▶ **PROBLEM STATEMENT**:
Filter the records, keeping only the lines that contain the string "acciaccatura", and copy each of those lines.

▶ **SUPPLIED MATERIAL**:
┌──
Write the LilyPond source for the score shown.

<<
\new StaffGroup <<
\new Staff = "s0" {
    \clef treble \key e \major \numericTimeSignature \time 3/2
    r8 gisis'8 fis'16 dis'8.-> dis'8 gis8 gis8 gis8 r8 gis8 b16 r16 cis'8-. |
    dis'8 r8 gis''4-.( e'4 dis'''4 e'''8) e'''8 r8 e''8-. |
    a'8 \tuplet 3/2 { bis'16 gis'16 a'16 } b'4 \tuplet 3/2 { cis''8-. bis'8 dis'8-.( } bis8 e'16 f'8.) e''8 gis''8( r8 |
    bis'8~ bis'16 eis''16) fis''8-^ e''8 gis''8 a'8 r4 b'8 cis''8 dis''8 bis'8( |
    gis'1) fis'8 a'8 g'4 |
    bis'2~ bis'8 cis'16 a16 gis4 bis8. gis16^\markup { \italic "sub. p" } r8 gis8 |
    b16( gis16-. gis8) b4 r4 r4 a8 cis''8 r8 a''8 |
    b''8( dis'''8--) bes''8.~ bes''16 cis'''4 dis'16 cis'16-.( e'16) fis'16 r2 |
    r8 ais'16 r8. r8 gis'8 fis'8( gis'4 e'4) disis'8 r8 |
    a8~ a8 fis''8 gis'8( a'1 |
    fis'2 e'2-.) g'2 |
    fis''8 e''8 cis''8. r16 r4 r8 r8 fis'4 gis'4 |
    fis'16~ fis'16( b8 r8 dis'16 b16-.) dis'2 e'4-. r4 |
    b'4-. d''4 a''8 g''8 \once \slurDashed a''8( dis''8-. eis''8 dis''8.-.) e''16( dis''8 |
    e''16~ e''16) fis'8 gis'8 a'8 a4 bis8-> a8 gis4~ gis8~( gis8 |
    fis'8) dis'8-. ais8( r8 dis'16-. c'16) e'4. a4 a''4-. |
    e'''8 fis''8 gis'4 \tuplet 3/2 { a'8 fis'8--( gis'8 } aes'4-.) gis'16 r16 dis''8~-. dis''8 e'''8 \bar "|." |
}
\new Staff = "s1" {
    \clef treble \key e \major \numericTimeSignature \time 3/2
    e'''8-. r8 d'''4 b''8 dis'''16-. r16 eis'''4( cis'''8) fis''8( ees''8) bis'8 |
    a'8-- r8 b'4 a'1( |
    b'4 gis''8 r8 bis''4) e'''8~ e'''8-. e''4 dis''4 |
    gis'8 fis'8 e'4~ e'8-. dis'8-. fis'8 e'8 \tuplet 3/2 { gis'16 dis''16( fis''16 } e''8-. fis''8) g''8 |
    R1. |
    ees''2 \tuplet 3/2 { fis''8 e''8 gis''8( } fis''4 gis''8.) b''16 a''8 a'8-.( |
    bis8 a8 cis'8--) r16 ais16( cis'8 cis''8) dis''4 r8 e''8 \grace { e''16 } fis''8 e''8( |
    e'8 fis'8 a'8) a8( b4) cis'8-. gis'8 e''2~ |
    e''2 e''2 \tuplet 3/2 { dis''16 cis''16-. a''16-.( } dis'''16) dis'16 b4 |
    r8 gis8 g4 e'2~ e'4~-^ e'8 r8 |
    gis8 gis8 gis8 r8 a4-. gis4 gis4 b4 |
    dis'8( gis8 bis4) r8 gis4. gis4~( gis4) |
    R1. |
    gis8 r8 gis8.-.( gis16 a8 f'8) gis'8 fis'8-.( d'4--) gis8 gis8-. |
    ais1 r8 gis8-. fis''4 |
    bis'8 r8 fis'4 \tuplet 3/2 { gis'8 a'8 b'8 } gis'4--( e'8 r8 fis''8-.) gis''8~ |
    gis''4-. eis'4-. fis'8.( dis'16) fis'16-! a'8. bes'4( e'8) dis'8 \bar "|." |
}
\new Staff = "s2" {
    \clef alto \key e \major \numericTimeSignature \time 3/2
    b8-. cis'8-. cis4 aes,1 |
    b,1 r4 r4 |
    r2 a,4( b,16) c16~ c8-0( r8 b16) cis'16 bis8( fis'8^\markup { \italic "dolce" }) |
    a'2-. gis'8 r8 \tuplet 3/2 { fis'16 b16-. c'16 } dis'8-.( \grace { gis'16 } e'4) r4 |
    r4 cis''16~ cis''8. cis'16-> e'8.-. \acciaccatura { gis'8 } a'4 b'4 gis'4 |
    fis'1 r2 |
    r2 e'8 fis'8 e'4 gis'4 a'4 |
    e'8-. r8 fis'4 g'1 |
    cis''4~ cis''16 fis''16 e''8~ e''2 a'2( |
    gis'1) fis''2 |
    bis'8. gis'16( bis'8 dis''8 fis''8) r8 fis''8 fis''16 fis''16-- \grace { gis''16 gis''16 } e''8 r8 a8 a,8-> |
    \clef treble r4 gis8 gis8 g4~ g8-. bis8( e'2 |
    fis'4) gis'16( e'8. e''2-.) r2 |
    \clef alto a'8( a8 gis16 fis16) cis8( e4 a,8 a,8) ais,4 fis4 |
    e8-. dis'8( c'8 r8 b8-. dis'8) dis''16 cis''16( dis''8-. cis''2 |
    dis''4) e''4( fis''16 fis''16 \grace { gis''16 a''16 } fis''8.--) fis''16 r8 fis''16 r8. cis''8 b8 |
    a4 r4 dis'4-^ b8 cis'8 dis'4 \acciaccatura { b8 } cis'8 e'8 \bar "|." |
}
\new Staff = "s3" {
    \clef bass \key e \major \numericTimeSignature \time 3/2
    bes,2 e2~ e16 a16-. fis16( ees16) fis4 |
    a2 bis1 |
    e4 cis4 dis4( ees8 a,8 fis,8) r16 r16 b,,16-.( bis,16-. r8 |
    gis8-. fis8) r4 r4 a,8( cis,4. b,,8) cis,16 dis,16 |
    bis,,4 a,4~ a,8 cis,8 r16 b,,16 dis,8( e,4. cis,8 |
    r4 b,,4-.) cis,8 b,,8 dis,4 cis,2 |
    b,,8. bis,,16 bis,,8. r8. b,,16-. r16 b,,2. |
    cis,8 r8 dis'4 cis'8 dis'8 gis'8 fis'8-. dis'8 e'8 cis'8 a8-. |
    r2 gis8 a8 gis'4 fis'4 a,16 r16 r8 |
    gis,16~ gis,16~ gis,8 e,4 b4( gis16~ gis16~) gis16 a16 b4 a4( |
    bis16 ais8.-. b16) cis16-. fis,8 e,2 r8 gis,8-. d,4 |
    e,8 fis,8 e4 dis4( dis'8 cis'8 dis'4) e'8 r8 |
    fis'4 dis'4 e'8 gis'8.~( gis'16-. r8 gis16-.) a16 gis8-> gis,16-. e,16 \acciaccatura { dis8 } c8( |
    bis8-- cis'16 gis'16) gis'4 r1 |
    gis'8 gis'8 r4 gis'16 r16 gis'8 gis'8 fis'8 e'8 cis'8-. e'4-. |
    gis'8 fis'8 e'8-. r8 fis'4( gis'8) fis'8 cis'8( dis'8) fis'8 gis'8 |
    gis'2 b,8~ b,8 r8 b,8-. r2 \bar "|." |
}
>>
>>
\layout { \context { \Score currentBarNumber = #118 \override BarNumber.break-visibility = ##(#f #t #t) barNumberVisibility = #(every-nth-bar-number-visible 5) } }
└──
▶ **EXERCISE RESULT**:
    r4 cis''16~ cis''8. cis'16-> e'8.-. \acciaccatura { gis'8 } a'4 b'4 gis'4 |
    a4 r4 dis'4-^ b8 cis'8 dis'4 \acciaccatura { b8 } cis'8 e'8 \bar "|." |
    fis'4 dis'4 e'8 gis'8.~( gis'16-. r8 gis16-.) a16 gis8-> gis,16-. e,16 \acciaccatura { dis8 } c8( |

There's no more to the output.